→ Task goal
Both the line below containing "Someone carried the cuaderno" and the line containing "Someone carried the peón", along with every line between them, should be repeated exactly; no other line belongs in the answer.

→ Materials provided
───
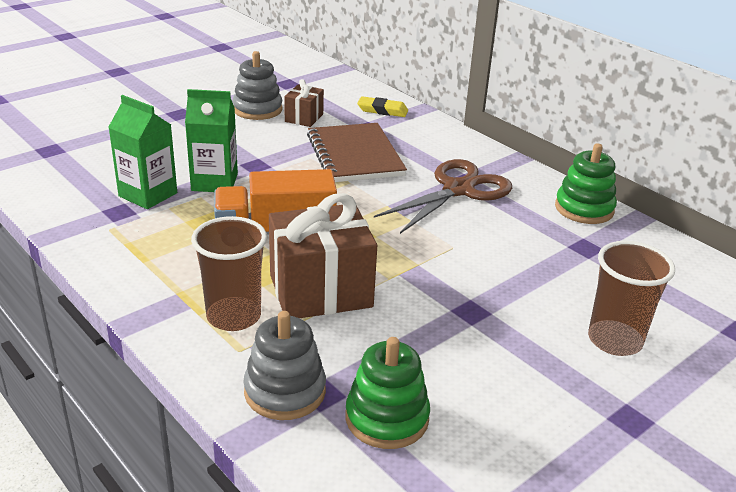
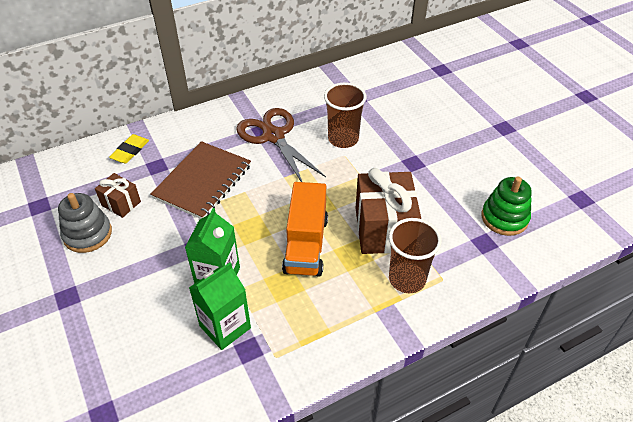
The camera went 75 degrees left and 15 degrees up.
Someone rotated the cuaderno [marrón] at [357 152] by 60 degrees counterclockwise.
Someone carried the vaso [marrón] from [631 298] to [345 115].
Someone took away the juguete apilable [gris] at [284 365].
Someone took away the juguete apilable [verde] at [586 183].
───
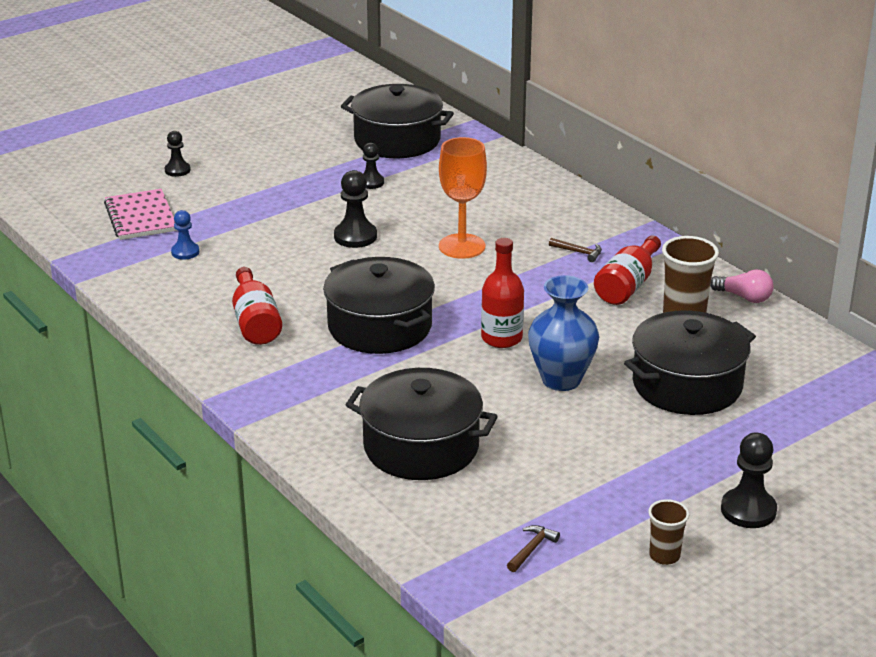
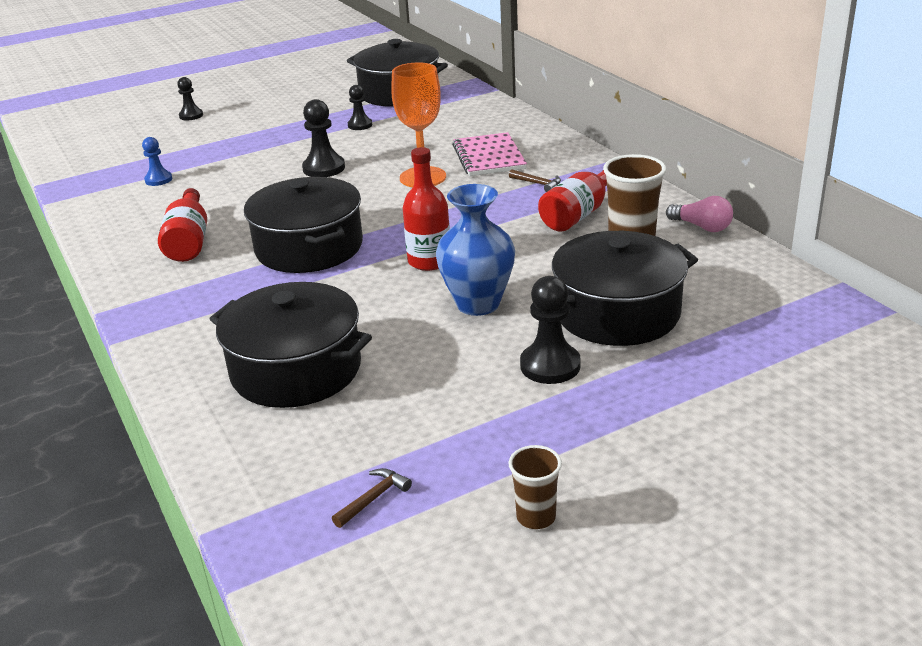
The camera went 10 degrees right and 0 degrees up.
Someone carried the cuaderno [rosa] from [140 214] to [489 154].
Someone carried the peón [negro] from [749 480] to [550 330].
───
→ Worked solution
Someone carried the cuaderno [rosa] from [140 214] to [489 154].
Someone carried the peón [negro] from [749 480] to [550 330].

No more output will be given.